Task description
Convert every line of the entries below into a Markdown table with the columns Row and Line, skipping blank lines. Omit the pictures from the table.

Stored items
══════

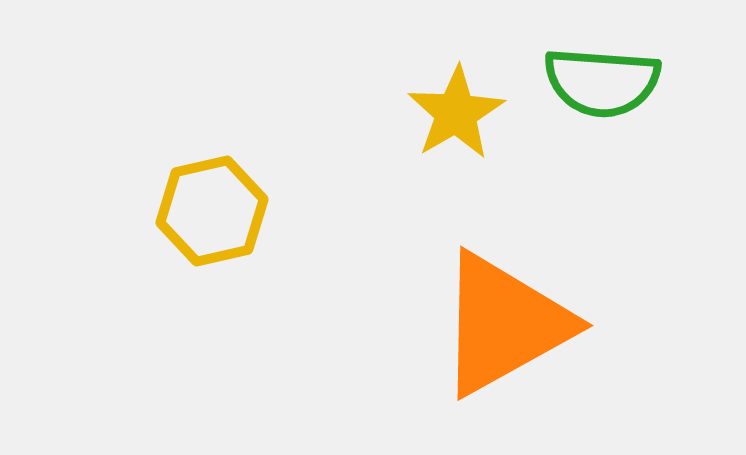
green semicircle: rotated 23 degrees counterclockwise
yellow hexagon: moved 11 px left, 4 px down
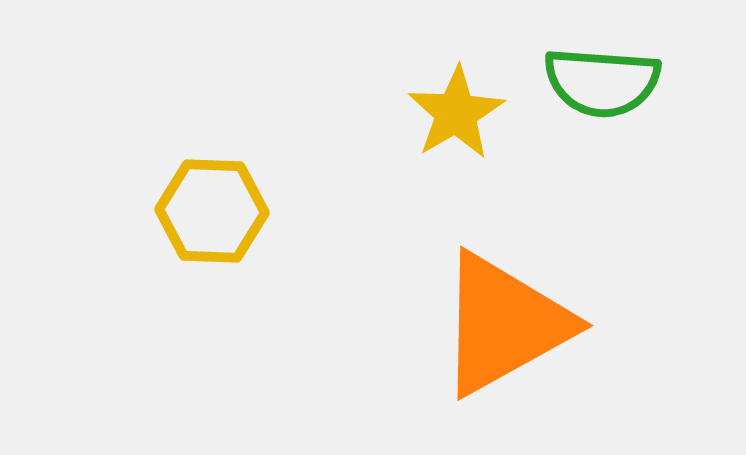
yellow hexagon: rotated 15 degrees clockwise
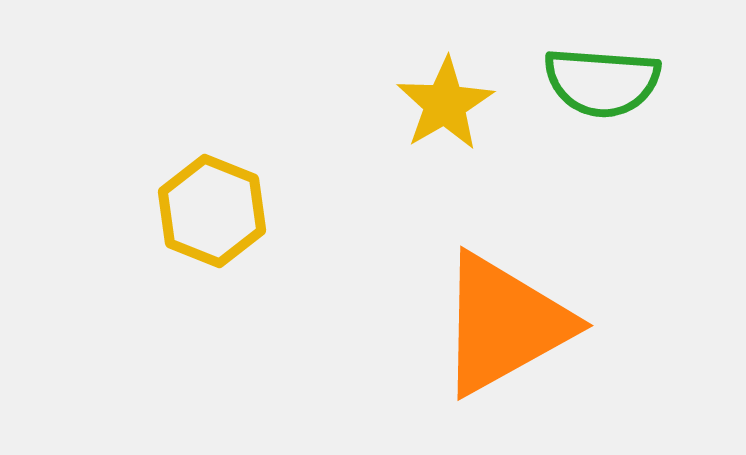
yellow star: moved 11 px left, 9 px up
yellow hexagon: rotated 20 degrees clockwise
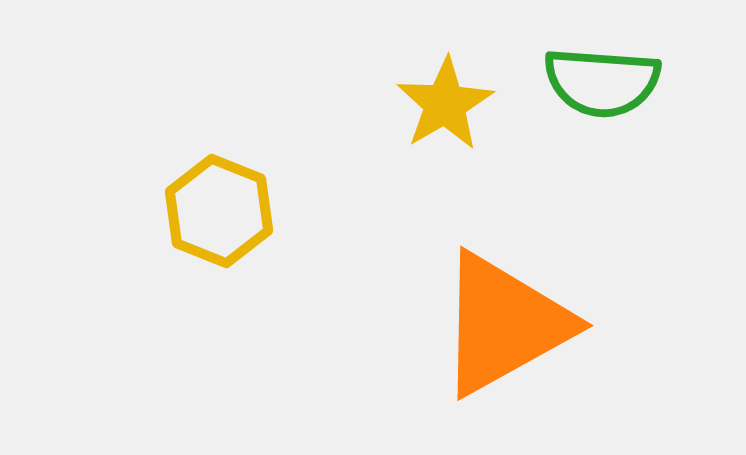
yellow hexagon: moved 7 px right
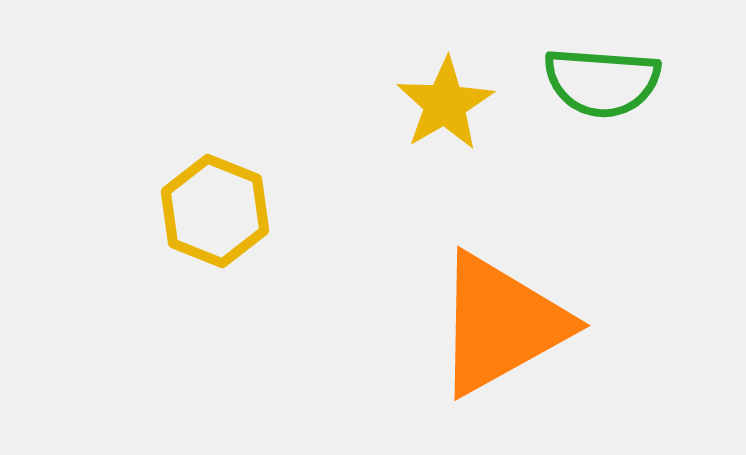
yellow hexagon: moved 4 px left
orange triangle: moved 3 px left
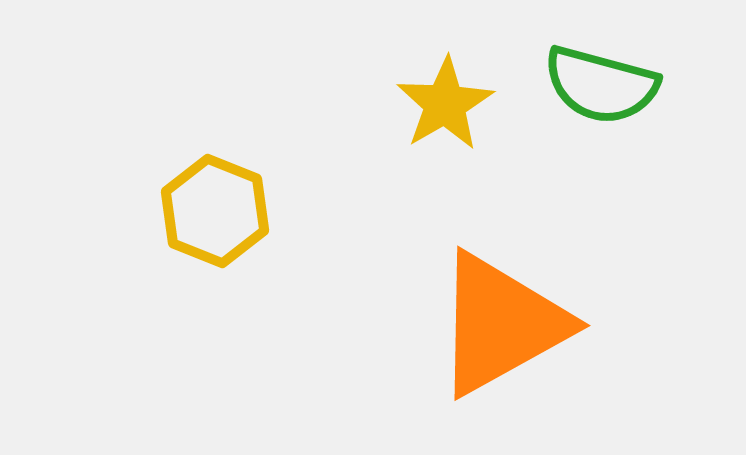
green semicircle: moved 1 px left, 3 px down; rotated 11 degrees clockwise
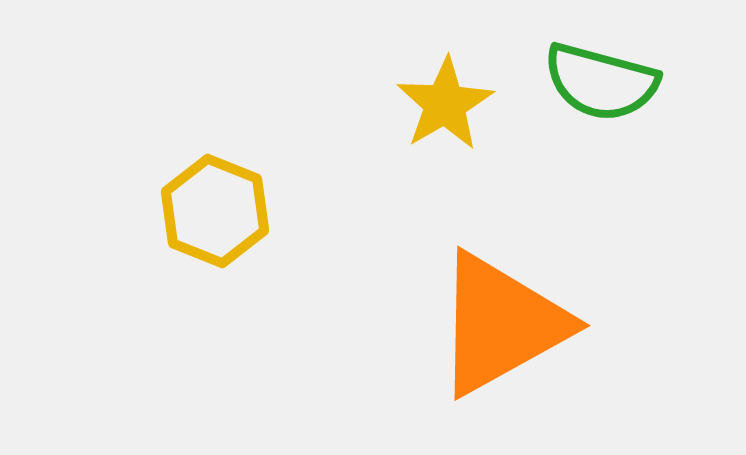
green semicircle: moved 3 px up
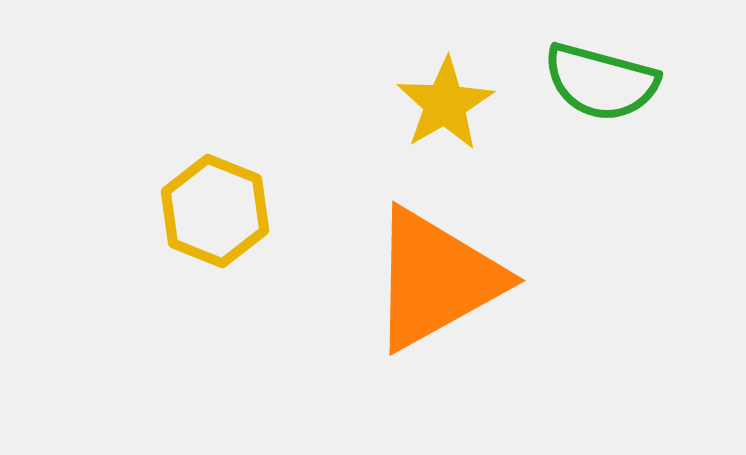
orange triangle: moved 65 px left, 45 px up
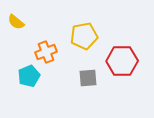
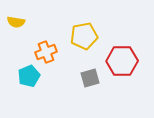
yellow semicircle: rotated 30 degrees counterclockwise
gray square: moved 2 px right; rotated 12 degrees counterclockwise
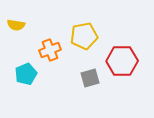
yellow semicircle: moved 3 px down
orange cross: moved 4 px right, 2 px up
cyan pentagon: moved 3 px left, 2 px up
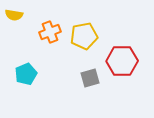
yellow semicircle: moved 2 px left, 10 px up
orange cross: moved 18 px up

══════

Correct answer
| Row | Line |
|---|---|
| 1 | green semicircle: rotated 23 degrees counterclockwise |
| 2 | yellow hexagon: moved 11 px left, 4 px down |
| 3 | yellow hexagon: rotated 15 degrees clockwise |
| 4 | yellow star: moved 11 px left, 9 px up |
| 5 | yellow hexagon: rotated 20 degrees clockwise |
| 6 | yellow hexagon: moved 7 px right |
| 7 | yellow hexagon: moved 4 px left |
| 8 | orange triangle: moved 3 px left |
| 9 | green semicircle: moved 1 px left, 3 px down; rotated 11 degrees clockwise |
| 10 | green semicircle: moved 3 px up |
| 11 | orange triangle: moved 65 px left, 45 px up |
| 12 | yellow semicircle: rotated 30 degrees counterclockwise |
| 13 | gray square: moved 2 px right; rotated 12 degrees counterclockwise |
| 14 | yellow semicircle: moved 3 px down |
| 15 | orange cross: moved 4 px right, 2 px up |
| 16 | cyan pentagon: moved 3 px left, 2 px up |
| 17 | yellow semicircle: moved 2 px left, 10 px up |
| 18 | orange cross: moved 18 px up |